Object correspondence data:

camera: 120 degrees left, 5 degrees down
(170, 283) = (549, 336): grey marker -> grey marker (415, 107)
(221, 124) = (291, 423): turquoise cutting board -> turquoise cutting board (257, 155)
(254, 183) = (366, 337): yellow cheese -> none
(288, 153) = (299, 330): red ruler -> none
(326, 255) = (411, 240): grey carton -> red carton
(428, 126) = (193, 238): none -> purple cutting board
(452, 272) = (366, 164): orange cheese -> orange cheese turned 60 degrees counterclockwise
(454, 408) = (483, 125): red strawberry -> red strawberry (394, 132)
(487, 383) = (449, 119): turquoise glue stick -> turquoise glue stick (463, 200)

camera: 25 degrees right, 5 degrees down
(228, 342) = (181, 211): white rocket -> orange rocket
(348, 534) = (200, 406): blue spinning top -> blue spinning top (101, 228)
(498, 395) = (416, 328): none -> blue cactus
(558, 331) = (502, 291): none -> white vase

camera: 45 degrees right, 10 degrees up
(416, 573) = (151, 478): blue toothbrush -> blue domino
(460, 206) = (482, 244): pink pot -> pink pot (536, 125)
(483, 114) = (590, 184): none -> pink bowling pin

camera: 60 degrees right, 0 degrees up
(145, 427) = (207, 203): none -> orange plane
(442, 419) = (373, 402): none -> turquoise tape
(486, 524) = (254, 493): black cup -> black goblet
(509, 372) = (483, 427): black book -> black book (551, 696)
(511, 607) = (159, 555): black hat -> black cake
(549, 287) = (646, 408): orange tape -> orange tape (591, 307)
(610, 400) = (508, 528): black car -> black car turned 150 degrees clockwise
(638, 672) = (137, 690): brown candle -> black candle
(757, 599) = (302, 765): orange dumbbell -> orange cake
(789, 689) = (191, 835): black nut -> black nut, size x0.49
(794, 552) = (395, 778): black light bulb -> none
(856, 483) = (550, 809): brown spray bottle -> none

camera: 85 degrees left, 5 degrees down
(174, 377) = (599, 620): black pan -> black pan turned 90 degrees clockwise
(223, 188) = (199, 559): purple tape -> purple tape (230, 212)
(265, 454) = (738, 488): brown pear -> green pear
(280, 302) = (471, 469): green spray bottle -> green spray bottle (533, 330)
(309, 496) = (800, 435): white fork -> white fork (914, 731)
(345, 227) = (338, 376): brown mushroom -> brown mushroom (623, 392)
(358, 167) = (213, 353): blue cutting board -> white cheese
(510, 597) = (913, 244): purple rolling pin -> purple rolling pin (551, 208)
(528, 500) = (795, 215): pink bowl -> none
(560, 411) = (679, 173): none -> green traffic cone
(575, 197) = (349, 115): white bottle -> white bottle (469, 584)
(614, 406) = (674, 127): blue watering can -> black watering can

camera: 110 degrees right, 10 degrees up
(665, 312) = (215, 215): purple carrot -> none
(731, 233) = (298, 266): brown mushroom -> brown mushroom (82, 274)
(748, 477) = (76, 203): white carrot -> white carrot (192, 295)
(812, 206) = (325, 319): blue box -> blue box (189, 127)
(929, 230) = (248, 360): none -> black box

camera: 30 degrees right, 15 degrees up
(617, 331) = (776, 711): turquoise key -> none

[WORK INSTRUCTIONS]
Go through the entries above and copy each line with "turquoise" in it.

[THE COMPLETED TASK]
(221, 124) = (291, 423): turquoise cutting board -> turquoise cutting board (257, 155)
(487, 383) = (449, 119): turquoise glue stick -> turquoise glue stick (463, 200)
(442, 419) = (373, 402): none -> turquoise tape
(617, 331) = (776, 711): turquoise key -> none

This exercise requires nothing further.